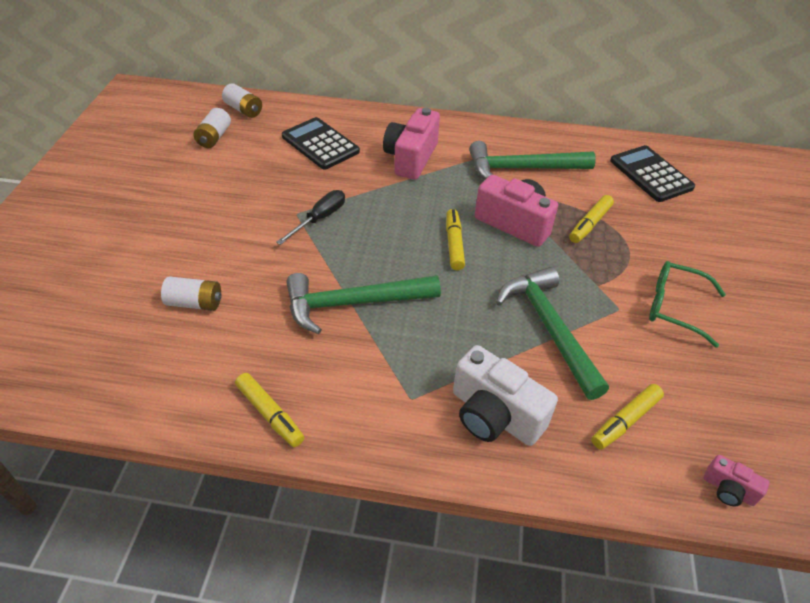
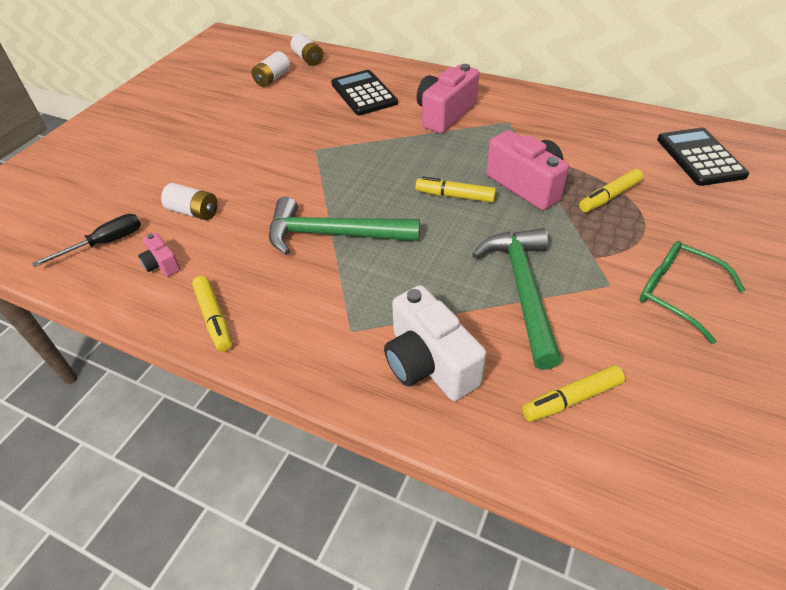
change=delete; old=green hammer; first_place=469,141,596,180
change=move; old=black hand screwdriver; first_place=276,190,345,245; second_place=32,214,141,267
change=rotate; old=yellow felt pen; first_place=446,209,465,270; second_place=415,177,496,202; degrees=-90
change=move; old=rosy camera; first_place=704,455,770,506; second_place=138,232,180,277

=======

Extract every line from the one containing "change=rotate; old=yellow felt" through the last line of the data, inclusive, exactly as written.

change=rotate; old=yellow felt pen; first_place=446,209,465,270; second_place=415,177,496,202; degrees=-90
change=move; old=rosy camera; first_place=704,455,770,506; second_place=138,232,180,277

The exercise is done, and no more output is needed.